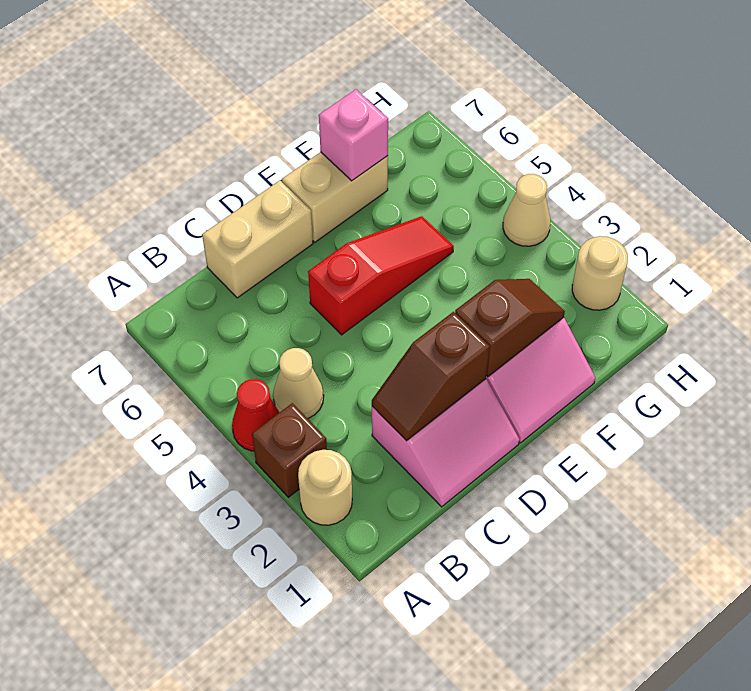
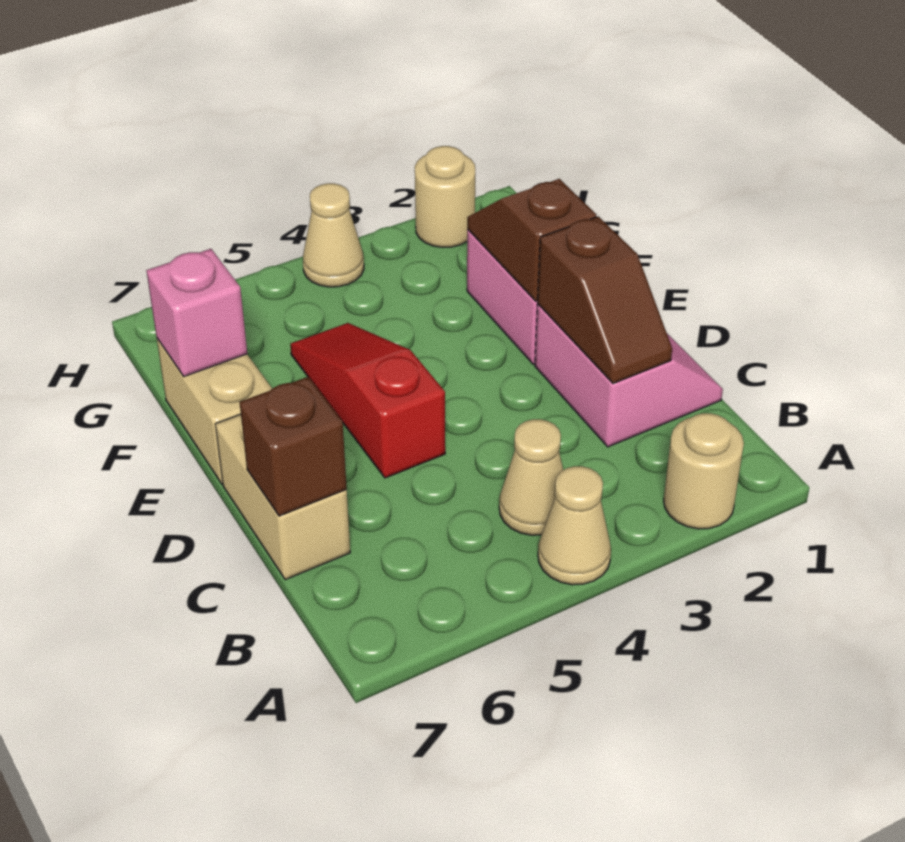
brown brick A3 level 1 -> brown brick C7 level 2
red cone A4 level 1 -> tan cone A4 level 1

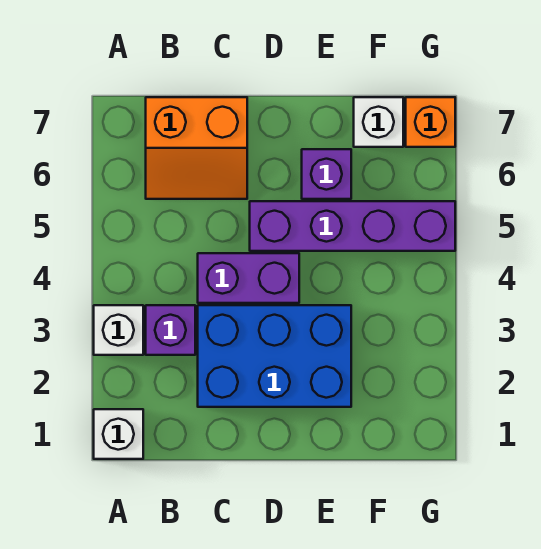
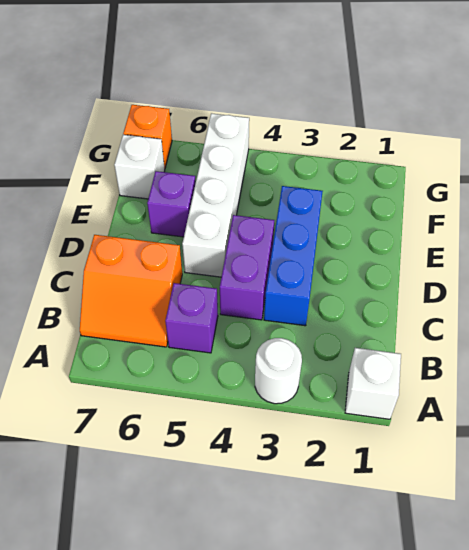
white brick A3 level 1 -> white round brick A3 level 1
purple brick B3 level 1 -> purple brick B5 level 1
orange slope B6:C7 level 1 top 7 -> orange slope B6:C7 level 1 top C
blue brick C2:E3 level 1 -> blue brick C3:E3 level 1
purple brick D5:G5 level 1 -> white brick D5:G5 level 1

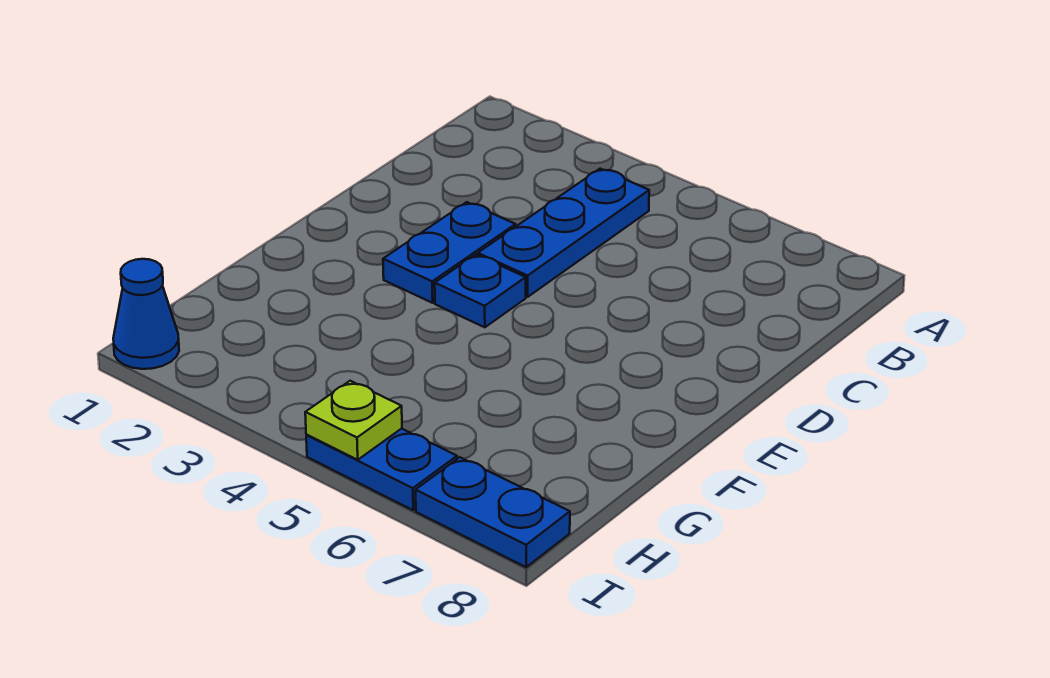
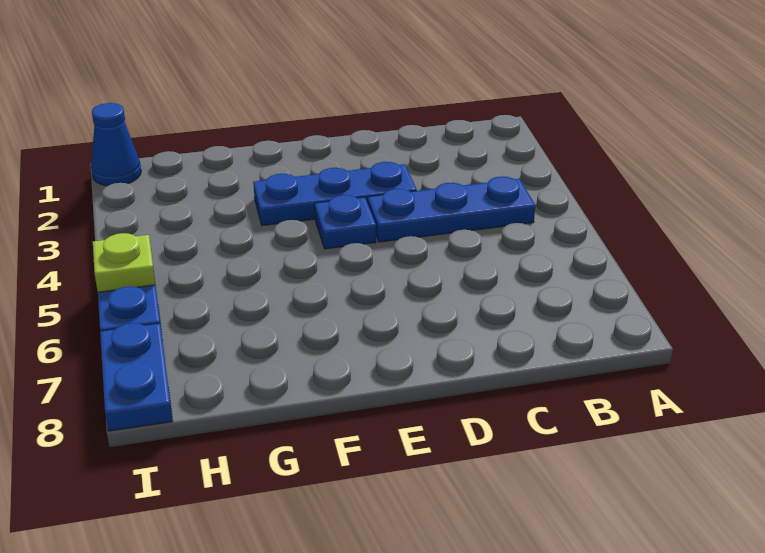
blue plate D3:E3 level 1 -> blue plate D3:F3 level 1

****************

# WHAT YOU SHOULD DO:
Needed here is only the span from the line with "white brick A3" through the last line of the entries, copied exactly with both ends and without pictures.

# TASK SOLUTION:
white brick A3 level 1 -> white round brick A3 level 1
purple brick B3 level 1 -> purple brick B5 level 1
orange slope B6:C7 level 1 top 7 -> orange slope B6:C7 level 1 top C
blue brick C2:E3 level 1 -> blue brick C3:E3 level 1
purple brick D5:G5 level 1 -> white brick D5:G5 level 1

blue plate D3:E3 level 1 -> blue plate D3:F3 level 1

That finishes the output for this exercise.